* What to work on *
Take the data below and extract the lines from the one with "(410, 432) = (777, 410): turquoise" to the one with "(541, 751) = (255, 525): none -> white jar", inclusive, exactly as written.

* The data *

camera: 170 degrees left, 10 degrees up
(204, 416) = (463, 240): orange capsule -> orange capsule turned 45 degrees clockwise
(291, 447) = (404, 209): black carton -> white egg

* * *

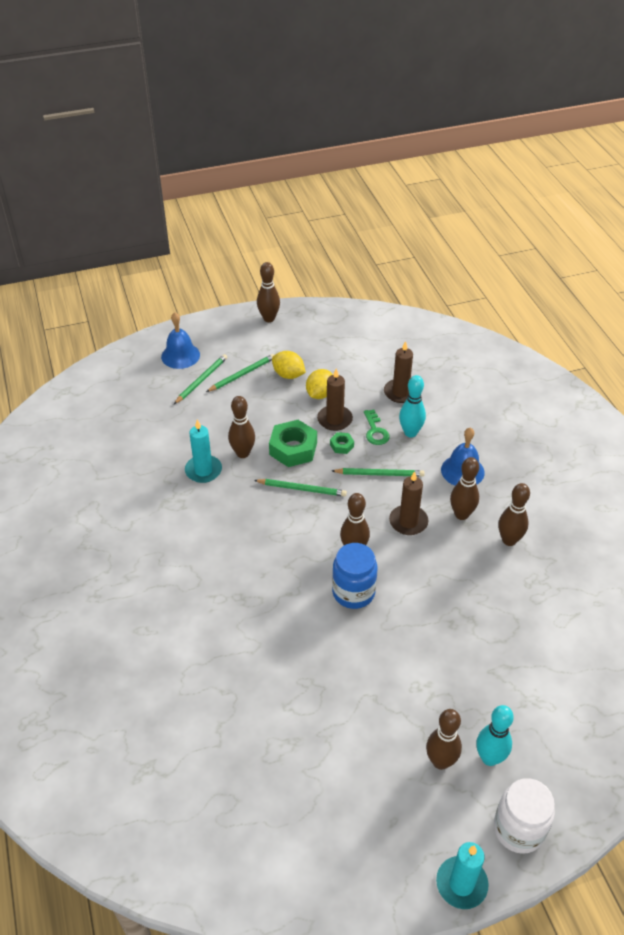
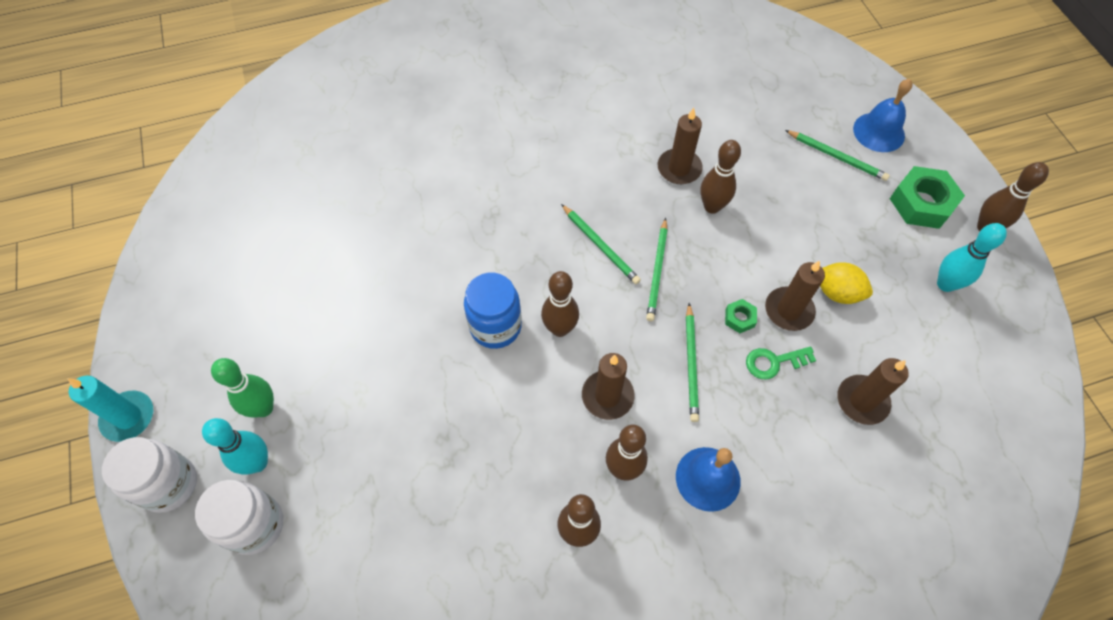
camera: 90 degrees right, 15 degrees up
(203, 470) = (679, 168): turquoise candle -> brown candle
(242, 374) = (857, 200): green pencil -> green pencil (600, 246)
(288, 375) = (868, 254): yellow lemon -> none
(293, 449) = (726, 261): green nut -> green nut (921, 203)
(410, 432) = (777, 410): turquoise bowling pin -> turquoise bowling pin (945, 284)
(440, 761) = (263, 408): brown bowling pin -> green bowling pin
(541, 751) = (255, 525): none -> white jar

* Response box *
(410, 432) = (777, 410): turquoise bowling pin -> turquoise bowling pin (945, 284)
(440, 761) = (263, 408): brown bowling pin -> green bowling pin
(541, 751) = (255, 525): none -> white jar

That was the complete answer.